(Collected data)
****

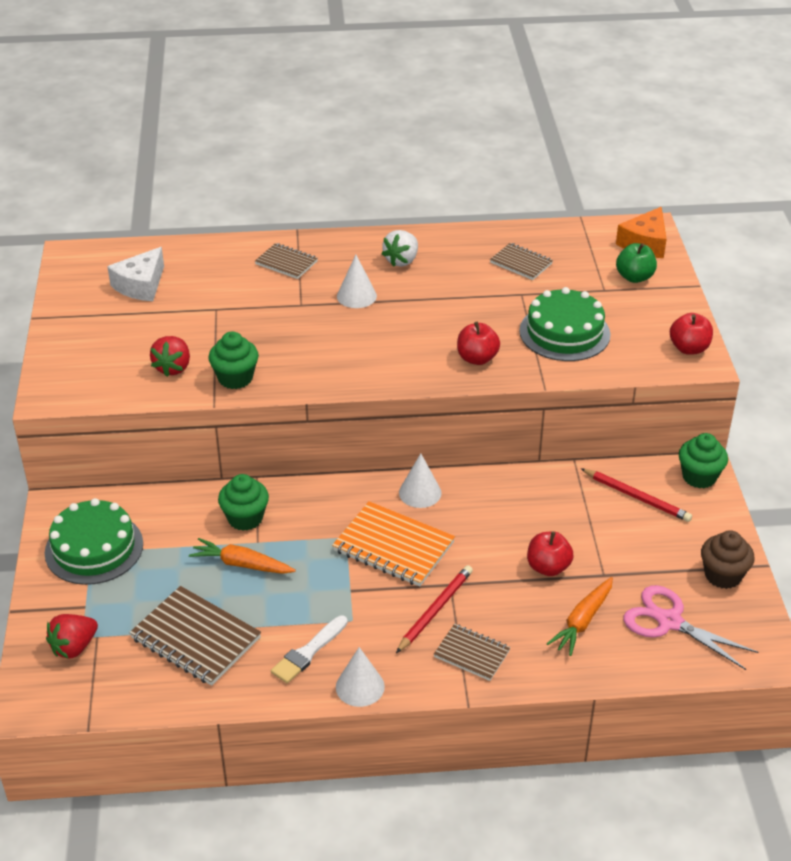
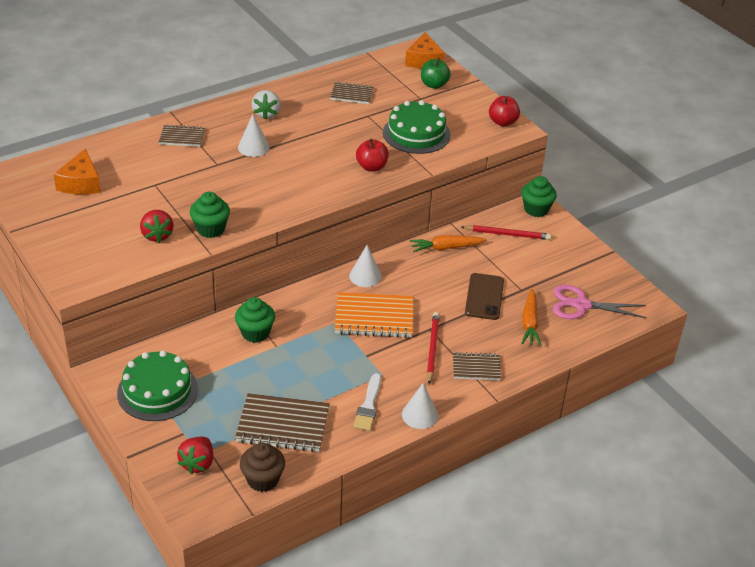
camera: 30 degrees left, 0 degrees up
white cheese [107,247,164,301] -> orange cheese [53,149,101,195]
orange carrot [189,538,296,574] -> orange carrot moved to [410,235,486,252]
red apple [527,531,574,576] -> brown phone [465,273,504,320]
brown cupcake [701,530,754,589] -> brown cupcake moved to [240,443,285,492]

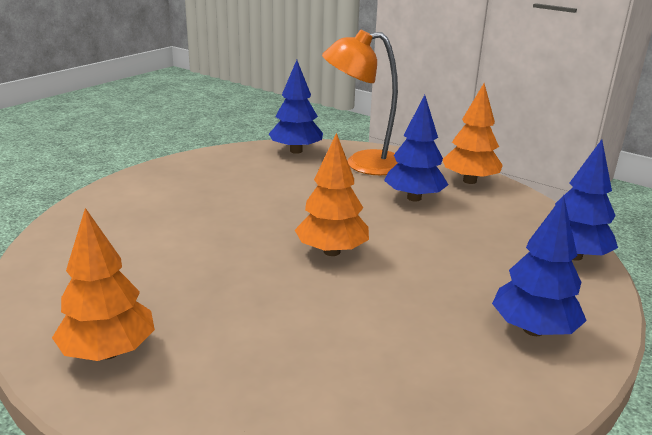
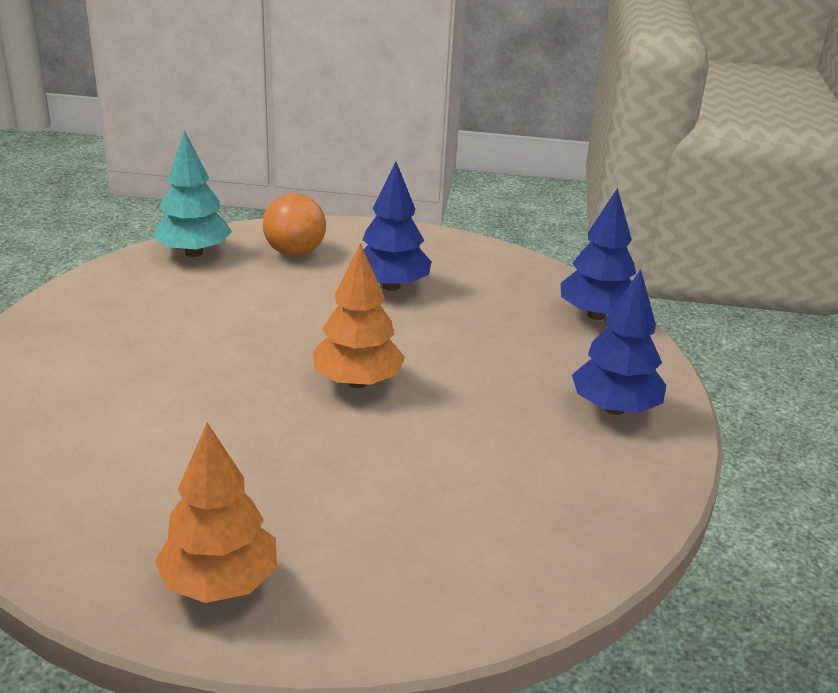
camera: 30 degrees left, 5 degrees up
blue tree [269,60,323,154] -> turquoise tree [154,130,232,257]
orange lamp [322,29,398,175] -> orange ball [263,193,326,256]
orange tree [443,83,503,184] -> none

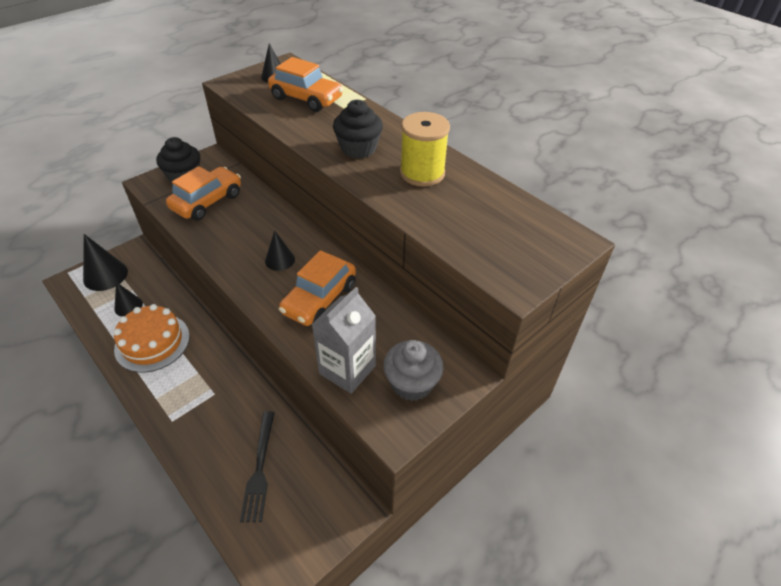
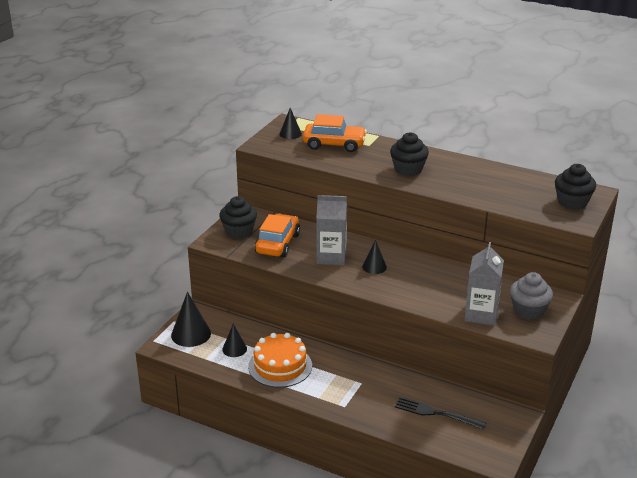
camera: 20 degrees left, 15 degrees down
black fork [240,411,275,522] -> black fork turned 135 degrees clockwise [395,397,486,430]
orange car [279,250,356,326] -> none
yellow spool [400,112,450,187] -> none
none -> grey carton [316,195,347,265]
none -> black cupcake [555,164,596,210]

****

## ABOUT THIS EXERCISE
Every line above from the one with "blue tree [269,60,323,154]" down to the one with "none -> grey carton [316,195,347,265]" must be written out exactly, and no picture may appear.

## ANSWER
blue tree [269,60,323,154] -> turquoise tree [154,130,232,257]
orange lamp [322,29,398,175] -> orange ball [263,193,326,256]
orange tree [443,83,503,184] -> none

camera: 20 degrees left, 15 degrees down
black fork [240,411,275,522] -> black fork turned 135 degrees clockwise [395,397,486,430]
orange car [279,250,356,326] -> none
yellow spool [400,112,450,187] -> none
none -> grey carton [316,195,347,265]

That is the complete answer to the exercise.